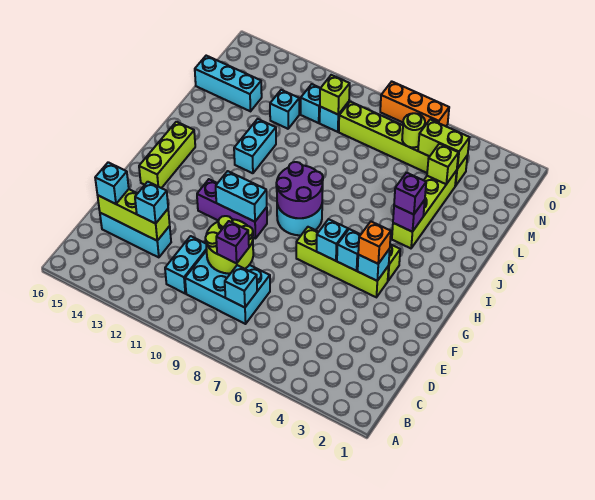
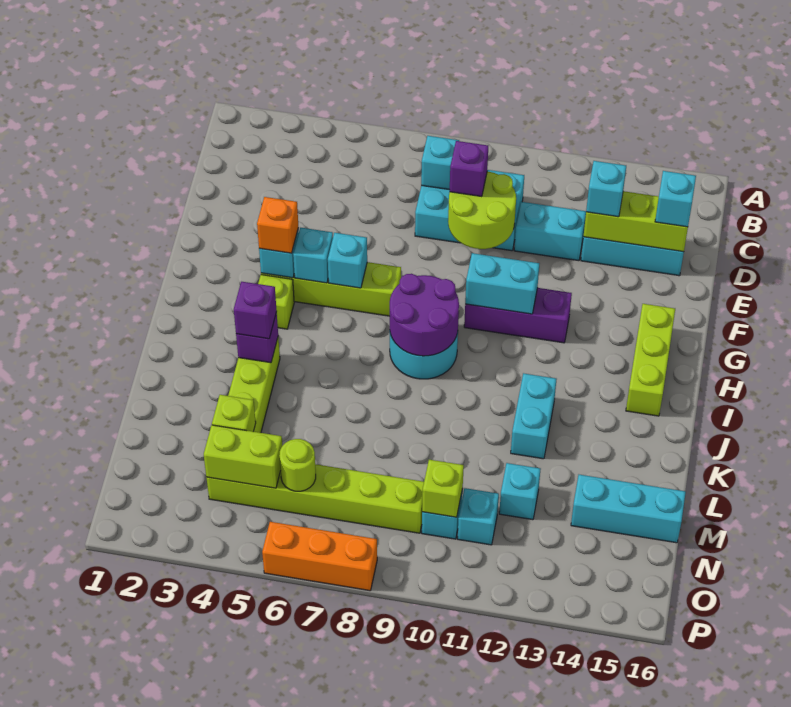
cyan brick C11:D11 level 1 -> cyan brick D11:D12 level 1

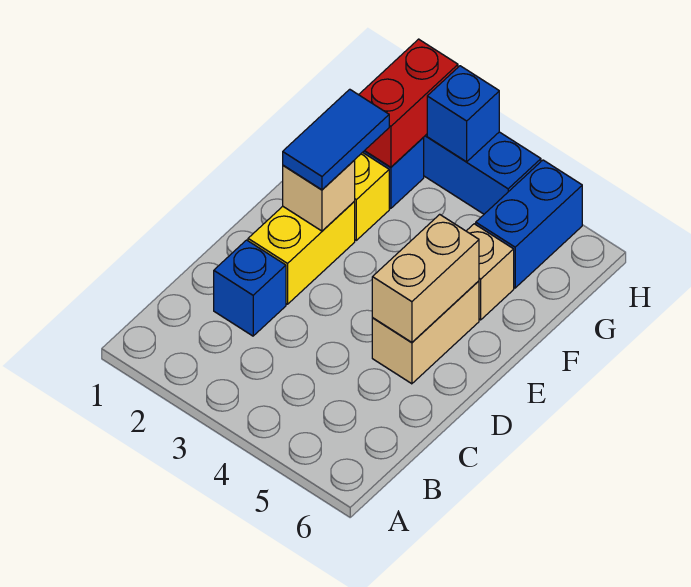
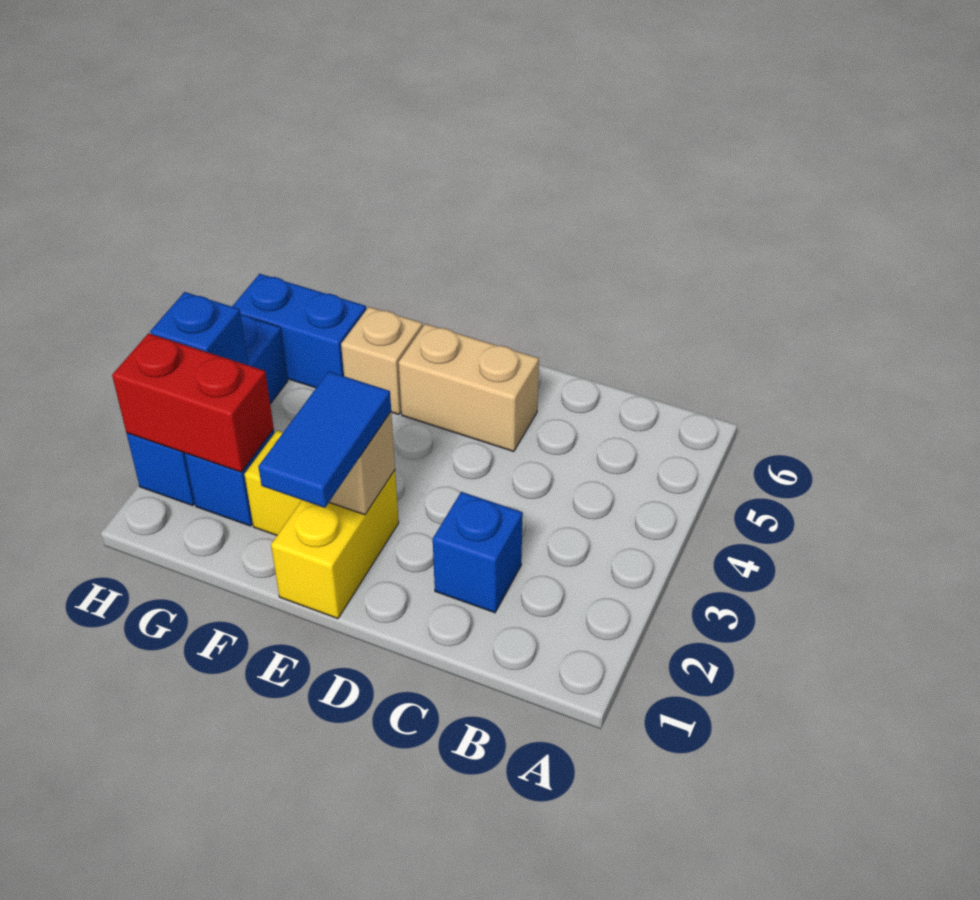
yellow brick D2:E2 level 1 -> yellow brick E1:E2 level 1
tan brick D5:E5 level 2 -> none
blue tile E2:F2 level 3 -> blue tile E1:E2 level 3

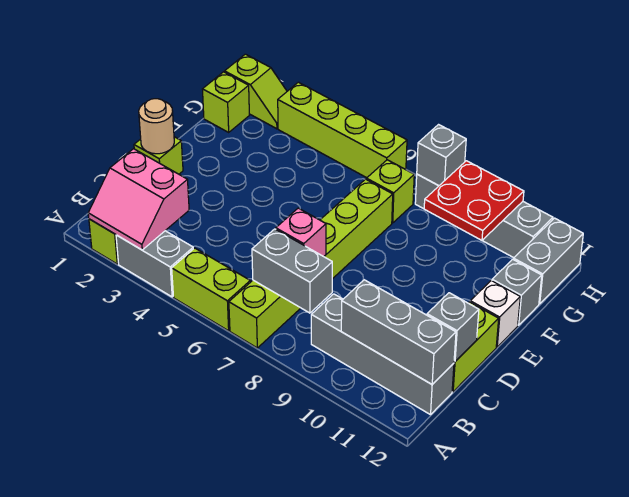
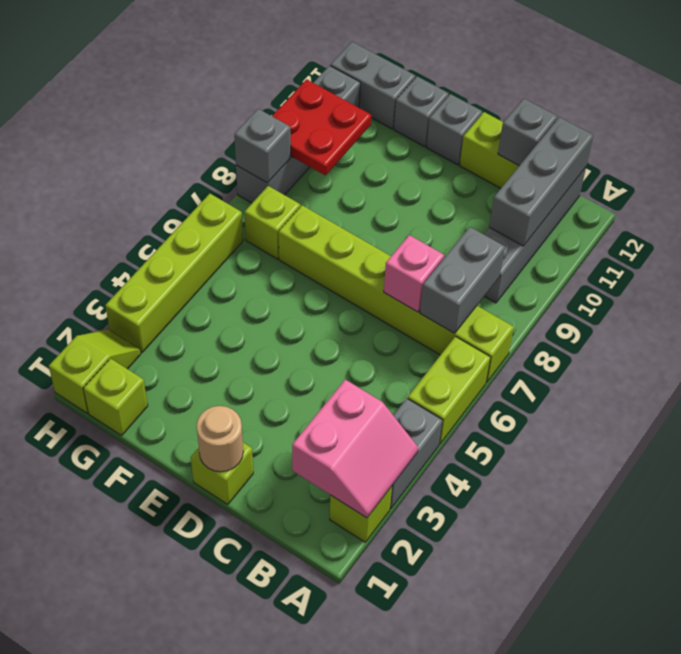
white brick E12 level 1 -> grey brick E12 level 1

::::::

Problem requirements
Filter the listing above for lines with the word "brick", and copy each one you find.

Response area
cyan brick C11:D11 level 1 -> cyan brick D11:D12 level 1
yellow brick D2:E2 level 1 -> yellow brick E1:E2 level 1
tan brick D5:E5 level 2 -> none
white brick E12 level 1 -> grey brick E12 level 1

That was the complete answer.